(Records from a dataset)
______

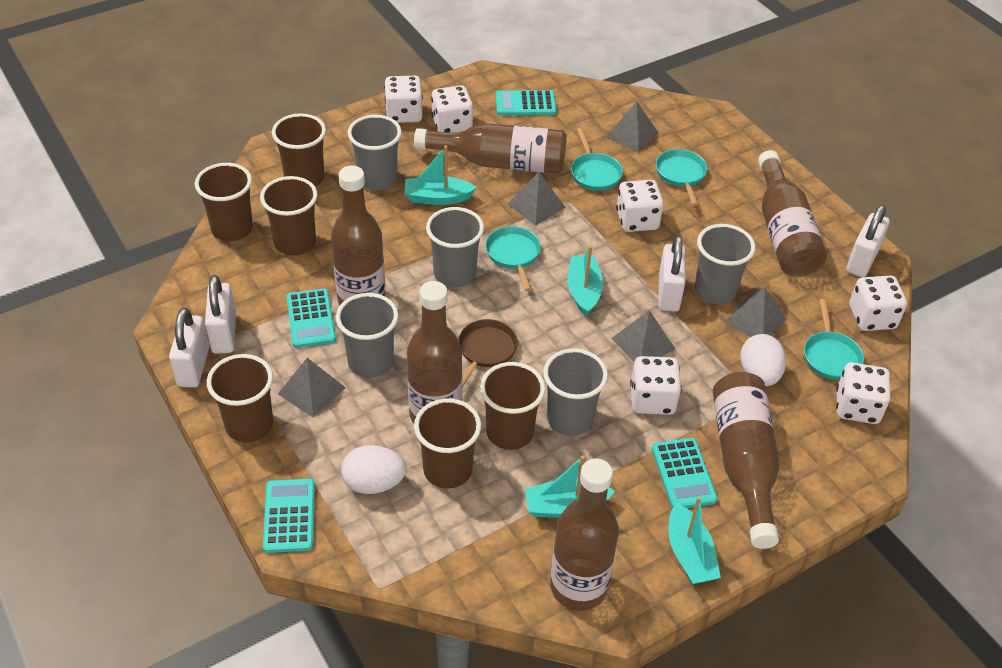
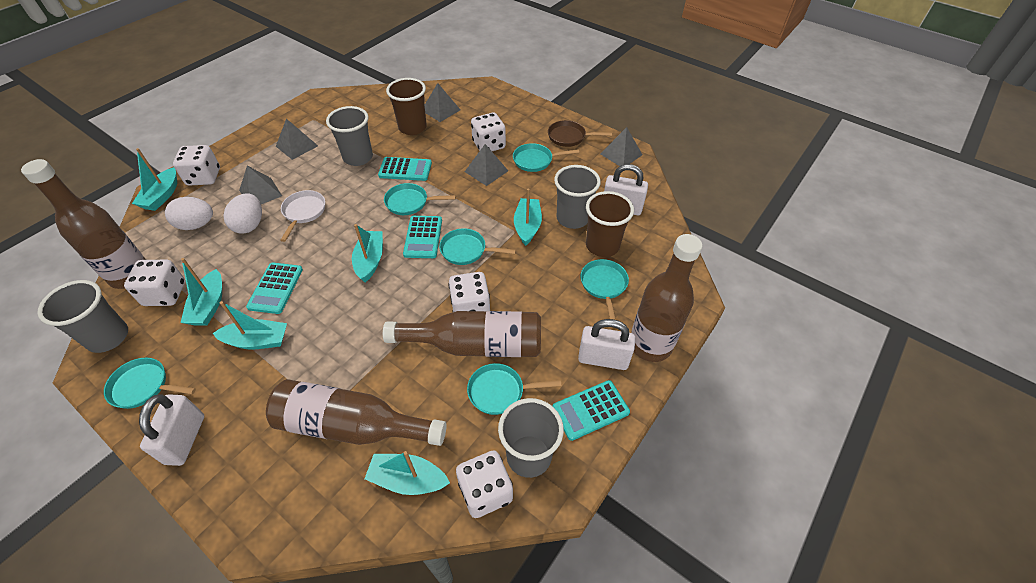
brown bottle: 6 -> 4
brown cup: 6 -> 2
grey cup: 5 -> 4
turquoise boat: 4 -> 6
turquoise pan: 4 -> 6
white dice: 6 -> 5
white padlock: 4 -> 3
white pan: 0 -> 1

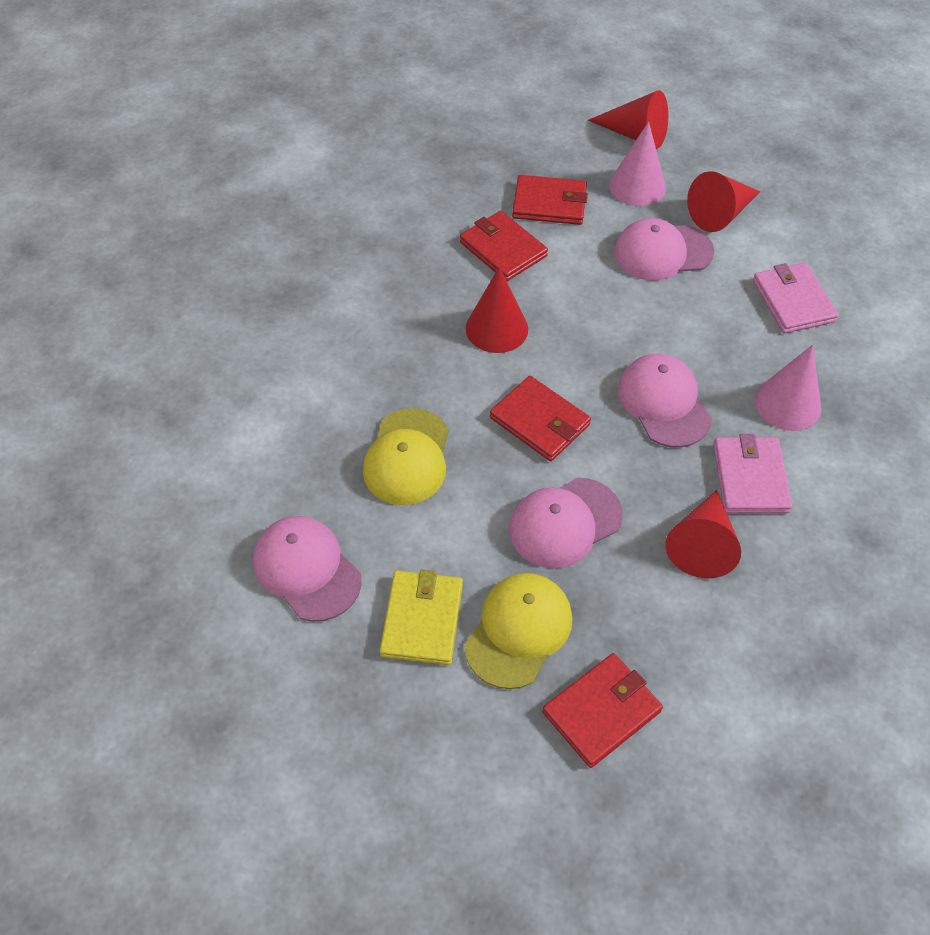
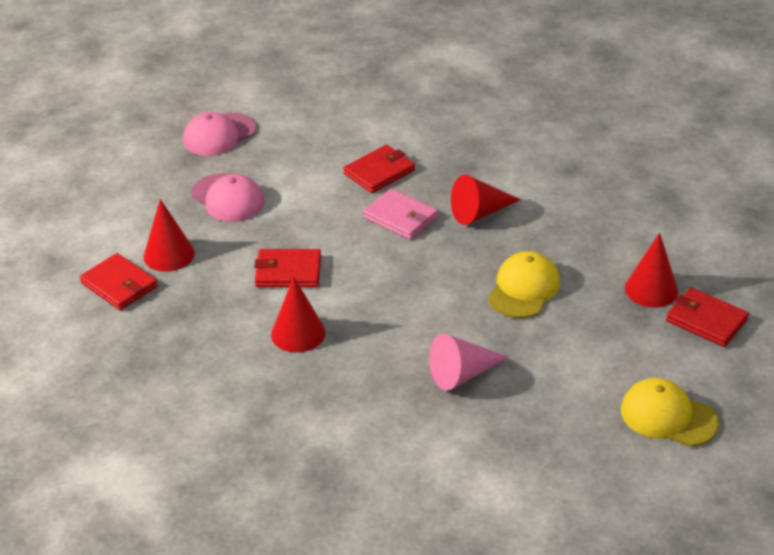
pink cap: 4 -> 2
pink cone: 2 -> 1
pink wallet: 2 -> 1
yellow wallet: 1 -> 0

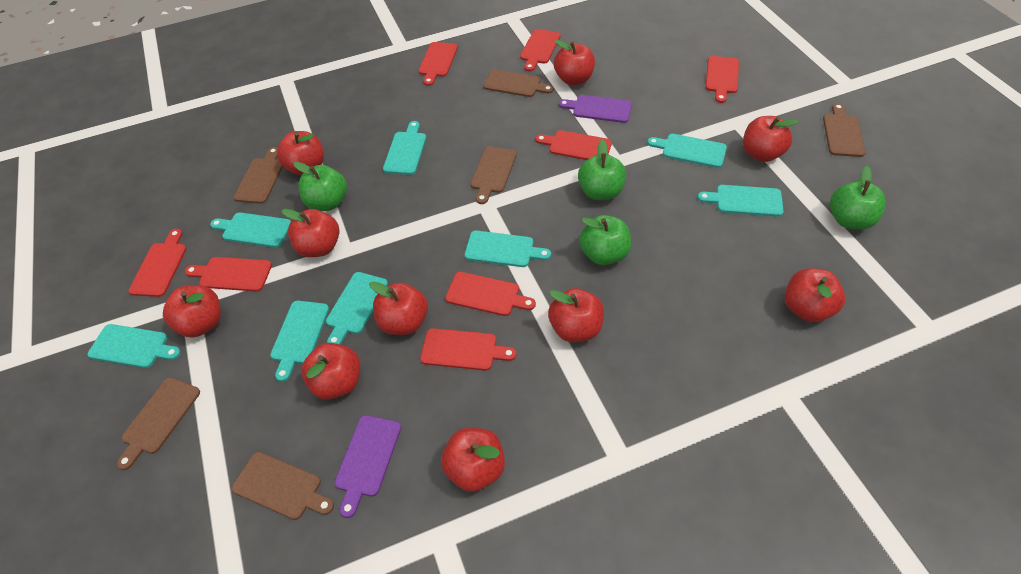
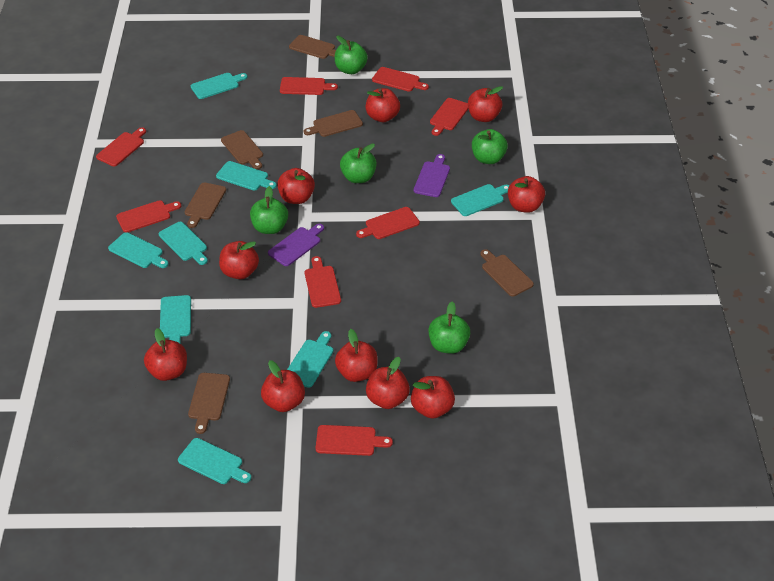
green apple: 4 -> 5

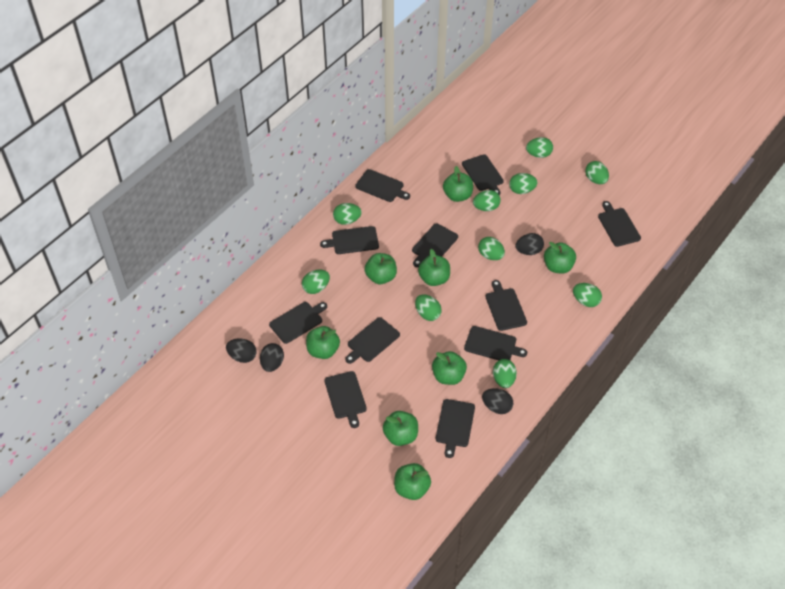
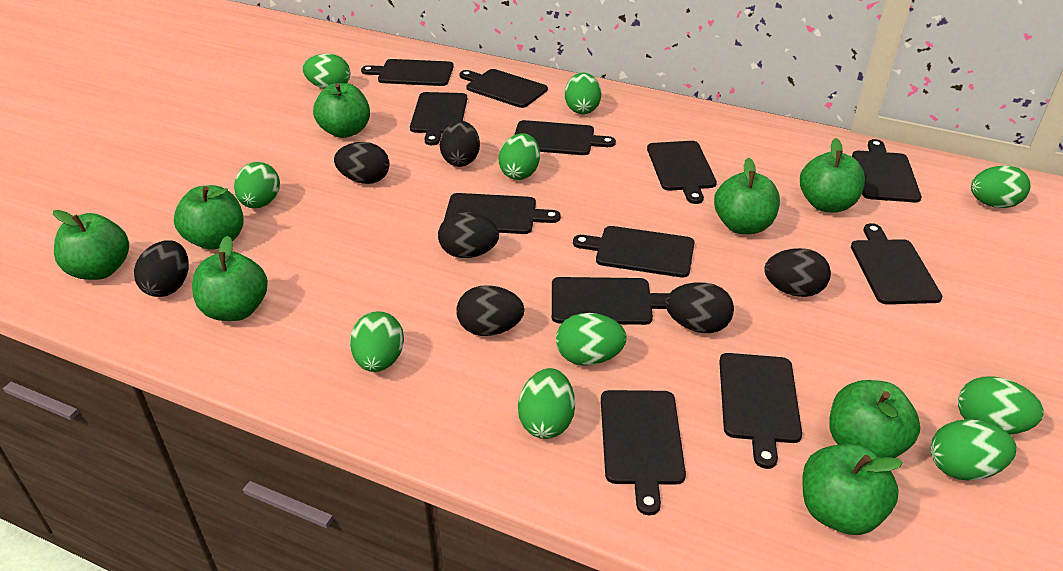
black cutting board: 11 -> 12
black egg: 4 -> 7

______

=== What you have to do ===
Scan the data above. Return every line with "white" in it.

=== Output of the exercise ===
white dice: 6 -> 5
white padlock: 4 -> 3
white pan: 0 -> 1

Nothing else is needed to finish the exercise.